List all the lines in these records that hold "LEDK".

*** Data extract ***

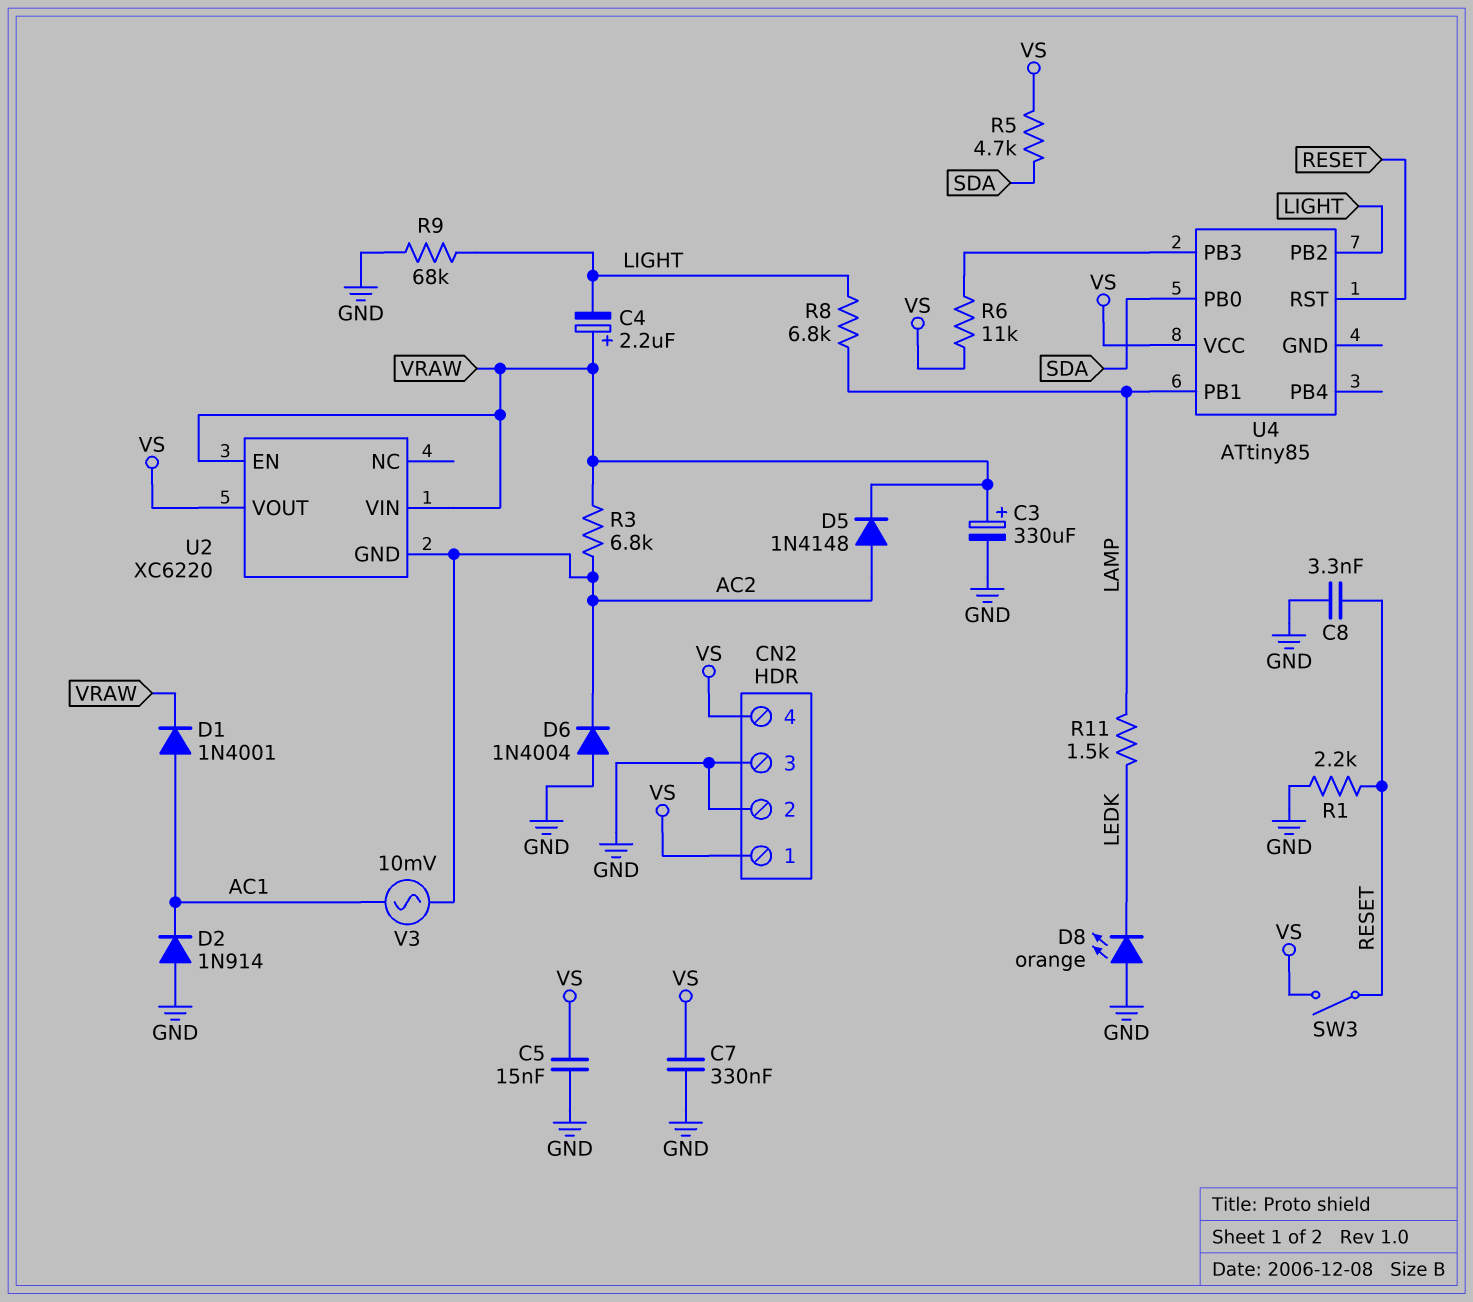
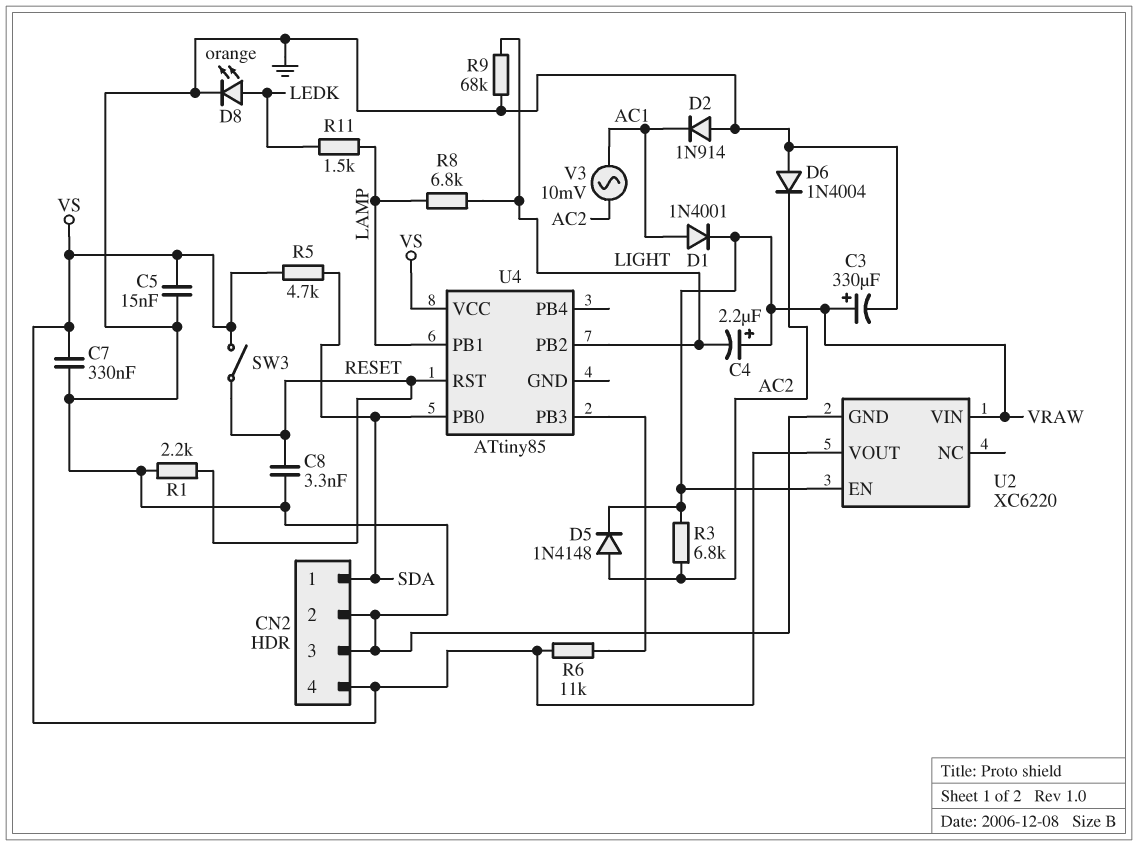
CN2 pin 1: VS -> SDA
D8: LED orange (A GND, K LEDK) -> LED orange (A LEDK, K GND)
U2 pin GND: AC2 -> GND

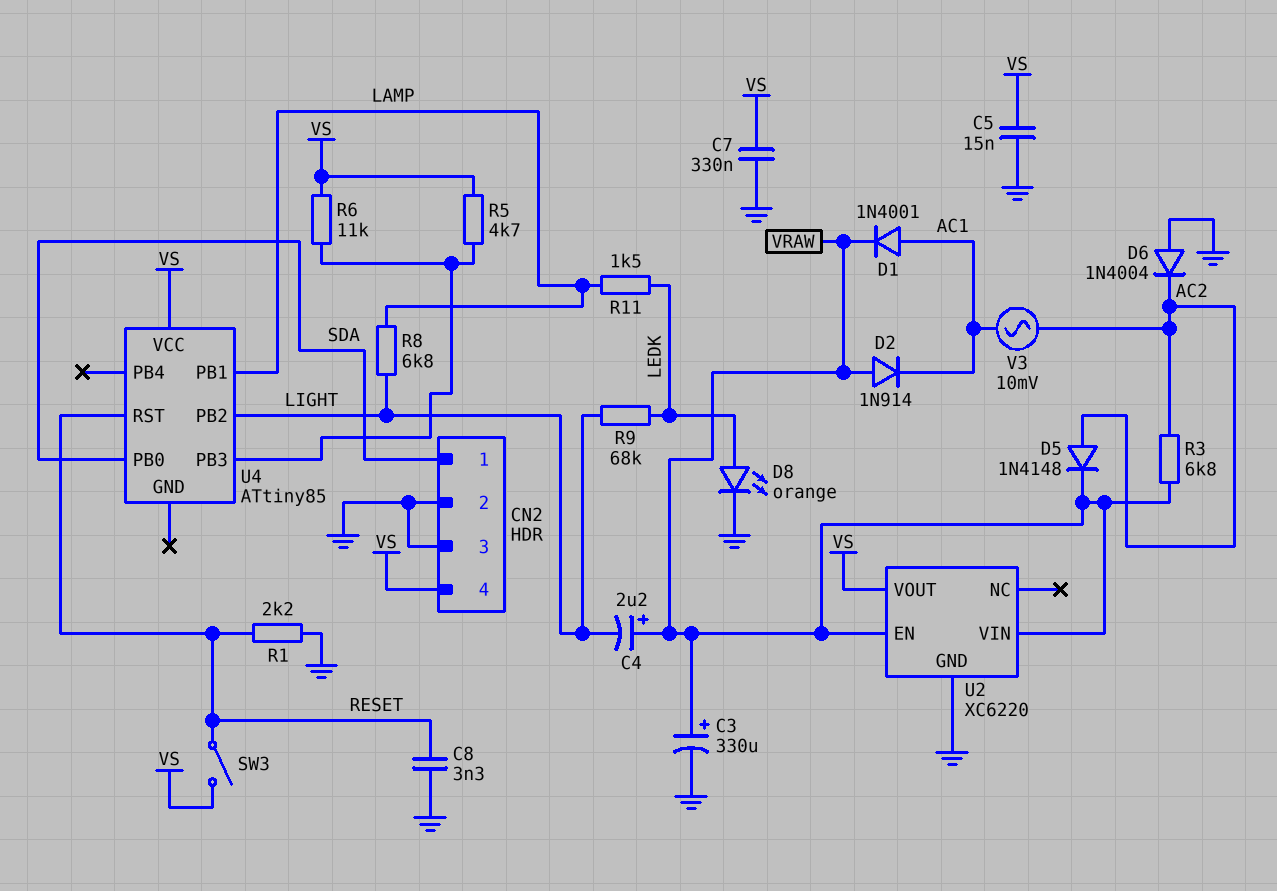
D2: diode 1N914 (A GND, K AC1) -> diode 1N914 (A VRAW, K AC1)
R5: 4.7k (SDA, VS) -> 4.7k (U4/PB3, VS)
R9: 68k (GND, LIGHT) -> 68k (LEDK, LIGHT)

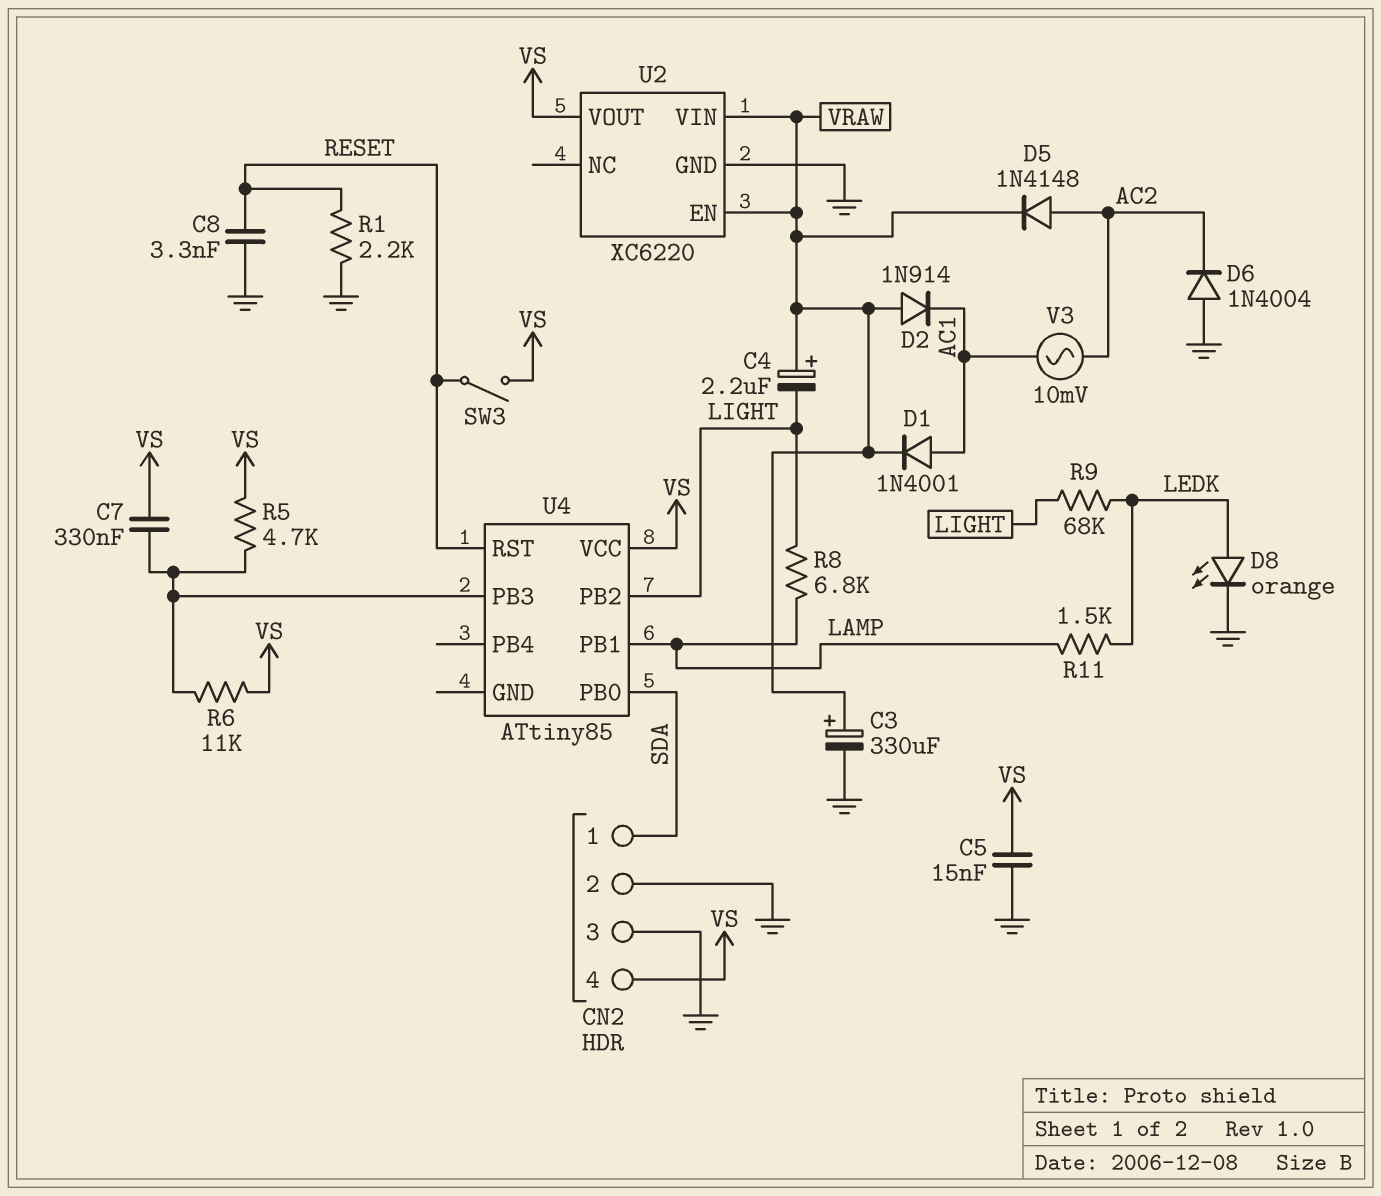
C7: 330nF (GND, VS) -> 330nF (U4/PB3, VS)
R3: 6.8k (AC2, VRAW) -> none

*** End of Data extract ***

Expected answer —
D8: LED orange (A GND, K LEDK) -> LED orange (A LEDK, K GND)
R9: 68k (GND, LIGHT) -> 68k (LEDK, LIGHT)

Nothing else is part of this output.